#### [Task prompt]
Copy each line of the material below that includes the string "none".

#### [Excerpted records]
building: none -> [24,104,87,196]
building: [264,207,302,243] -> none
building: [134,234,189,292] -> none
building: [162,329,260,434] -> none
==
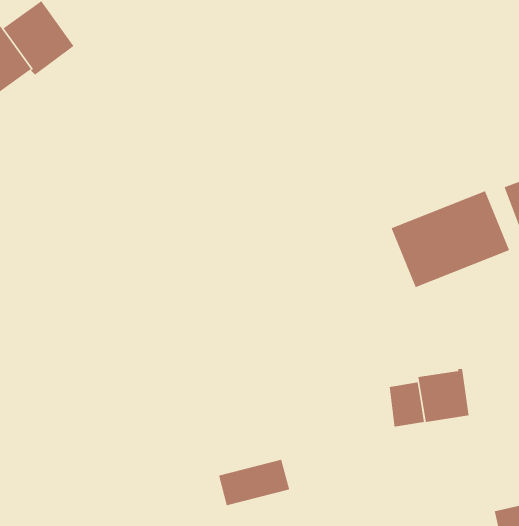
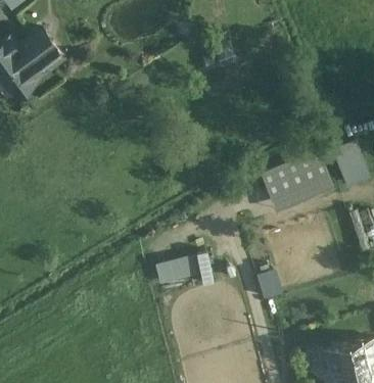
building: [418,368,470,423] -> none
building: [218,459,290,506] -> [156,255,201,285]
--
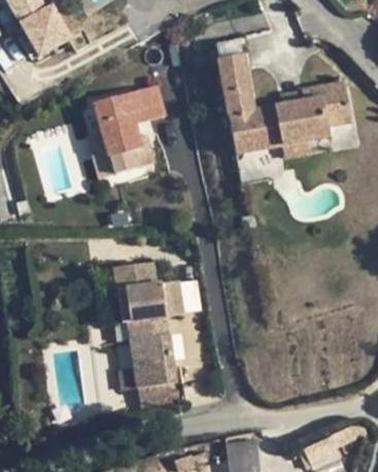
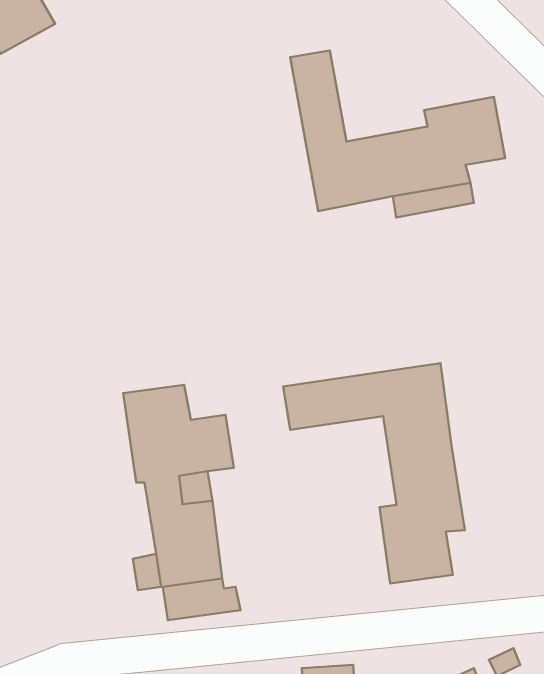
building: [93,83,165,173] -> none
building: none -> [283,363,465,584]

#### [Solution to the exercise]
building: none -> [24,104,87,196]
building: [264,207,302,243] -> none
building: [134,234,189,292] -> none
building: [162,329,260,434] -> none
building: [418,368,470,423] -> none
building: [93,83,165,173] -> none
building: none -> [283,363,465,584]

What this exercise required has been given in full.